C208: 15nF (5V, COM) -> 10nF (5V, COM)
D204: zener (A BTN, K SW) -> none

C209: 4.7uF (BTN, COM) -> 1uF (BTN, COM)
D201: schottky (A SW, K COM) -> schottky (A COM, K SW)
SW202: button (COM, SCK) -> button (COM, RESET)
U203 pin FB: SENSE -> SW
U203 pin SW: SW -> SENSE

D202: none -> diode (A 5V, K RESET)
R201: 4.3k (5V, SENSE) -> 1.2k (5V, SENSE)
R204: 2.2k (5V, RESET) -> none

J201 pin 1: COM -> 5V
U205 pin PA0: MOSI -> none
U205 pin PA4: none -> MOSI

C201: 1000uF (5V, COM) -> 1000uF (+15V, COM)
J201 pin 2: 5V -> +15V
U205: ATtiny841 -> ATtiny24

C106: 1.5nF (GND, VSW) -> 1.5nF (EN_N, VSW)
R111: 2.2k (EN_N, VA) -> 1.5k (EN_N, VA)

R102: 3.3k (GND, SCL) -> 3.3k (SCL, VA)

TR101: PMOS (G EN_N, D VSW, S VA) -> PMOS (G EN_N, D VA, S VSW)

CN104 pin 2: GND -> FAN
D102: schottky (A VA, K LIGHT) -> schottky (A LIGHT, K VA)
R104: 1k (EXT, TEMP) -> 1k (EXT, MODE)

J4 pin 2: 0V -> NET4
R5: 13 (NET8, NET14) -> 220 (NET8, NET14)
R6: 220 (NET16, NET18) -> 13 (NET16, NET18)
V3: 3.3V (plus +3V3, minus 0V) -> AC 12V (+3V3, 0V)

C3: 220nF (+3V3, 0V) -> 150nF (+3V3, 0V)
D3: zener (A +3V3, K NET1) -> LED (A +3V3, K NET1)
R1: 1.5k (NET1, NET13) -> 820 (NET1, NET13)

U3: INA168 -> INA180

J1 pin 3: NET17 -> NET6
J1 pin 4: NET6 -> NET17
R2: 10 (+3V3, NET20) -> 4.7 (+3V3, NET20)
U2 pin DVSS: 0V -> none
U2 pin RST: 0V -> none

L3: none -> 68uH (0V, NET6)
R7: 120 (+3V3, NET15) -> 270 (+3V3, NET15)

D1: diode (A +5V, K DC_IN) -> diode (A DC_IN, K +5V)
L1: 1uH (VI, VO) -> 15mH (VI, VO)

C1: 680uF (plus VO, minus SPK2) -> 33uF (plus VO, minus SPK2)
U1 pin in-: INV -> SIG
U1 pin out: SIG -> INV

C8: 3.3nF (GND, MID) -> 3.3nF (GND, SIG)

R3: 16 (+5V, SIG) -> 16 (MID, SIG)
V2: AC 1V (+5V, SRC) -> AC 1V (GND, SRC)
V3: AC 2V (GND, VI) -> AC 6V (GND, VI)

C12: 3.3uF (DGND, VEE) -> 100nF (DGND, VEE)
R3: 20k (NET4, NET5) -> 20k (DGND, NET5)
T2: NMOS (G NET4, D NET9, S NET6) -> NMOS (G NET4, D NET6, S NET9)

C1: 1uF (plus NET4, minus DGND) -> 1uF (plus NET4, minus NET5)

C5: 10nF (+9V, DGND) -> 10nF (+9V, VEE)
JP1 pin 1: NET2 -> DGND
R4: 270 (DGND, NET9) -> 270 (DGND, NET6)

What to work on - Exact copies of all the entries above should be returned.

Written answer -
C208: 15nF (5V, COM) -> 10nF (5V, COM)
D204: zener (A BTN, K SW) -> none

C209: 4.7uF (BTN, COM) -> 1uF (BTN, COM)
D201: schottky (A SW, K COM) -> schottky (A COM, K SW)
SW202: button (COM, SCK) -> button (COM, RESET)
U203 pin FB: SENSE -> SW
U203 pin SW: SW -> SENSE

D202: none -> diode (A 5V, K RESET)
R201: 4.3k (5V, SENSE) -> 1.2k (5V, SENSE)
R204: 2.2k (5V, RESET) -> none

J201 pin 1: COM -> 5V
U205 pin PA0: MOSI -> none
U205 pin PA4: none -> MOSI

C201: 1000uF (5V, COM) -> 1000uF (+15V, COM)
J201 pin 2: 5V -> +15V
U205: ATtiny841 -> ATtiny24

C106: 1.5nF (GND, VSW) -> 1.5nF (EN_N, VSW)
R111: 2.2k (EN_N, VA) -> 1.5k (EN_N, VA)

R102: 3.3k (GND, SCL) -> 3.3k (SCL, VA)

TR101: PMOS (G EN_N, D VSW, S VA) -> PMOS (G EN_N, D VA, S VSW)

CN104 pin 2: GND -> FAN
D102: schottky (A VA, K LIGHT) -> schottky (A LIGHT, K VA)
R104: 1k (EXT, TEMP) -> 1k (EXT, MODE)

J4 pin 2: 0V -> NET4
R5: 13 (NET8, NET14) -> 220 (NET8, NET14)
R6: 220 (NET16, NET18) -> 13 (NET16, NET18)
V3: 3.3V (plus +3V3, minus 0V) -> AC 12V (+3V3, 0V)

C3: 220nF (+3V3, 0V) -> 150nF (+3V3, 0V)
D3: zener (A +3V3, K NET1) -> LED (A +3V3, K NET1)
R1: 1.5k (NET1, NET13) -> 820 (NET1, NET13)

U3: INA168 -> INA180

J1 pin 3: NET17 -> NET6
J1 pin 4: NET6 -> NET17
R2: 10 (+3V3, NET20) -> 4.7 (+3V3, NET20)
U2 pin DVSS: 0V -> none
U2 pin RST: 0V -> none

L3: none -> 68uH (0V, NET6)
R7: 120 (+3V3, NET15) -> 270 (+3V3, NET15)

D1: diode (A +5V, K DC_IN) -> diode (A DC_IN, K +5V)
L1: 1uH (VI, VO) -> 15mH (VI, VO)

C1: 680uF (plus VO, minus SPK2) -> 33uF (plus VO, minus SPK2)
U1 pin in-: INV -> SIG
U1 pin out: SIG -> INV

C8: 3.3nF (GND, MID) -> 3.3nF (GND, SIG)

R3: 16 (+5V, SIG) -> 16 (MID, SIG)
V2: AC 1V (+5V, SRC) -> AC 1V (GND, SRC)
V3: AC 2V (GND, VI) -> AC 6V (GND, VI)

C12: 3.3uF (DGND, VEE) -> 100nF (DGND, VEE)
R3: 20k (NET4, NET5) -> 20k (DGND, NET5)
T2: NMOS (G NET4, D NET9, S NET6) -> NMOS (G NET4, D NET6, S NET9)

C1: 1uF (plus NET4, minus DGND) -> 1uF (plus NET4, minus NET5)

C5: 10nF (+9V, DGND) -> 10nF (+9V, VEE)
JP1 pin 1: NET2 -> DGND
R4: 270 (DGND, NET9) -> 270 (DGND, NET6)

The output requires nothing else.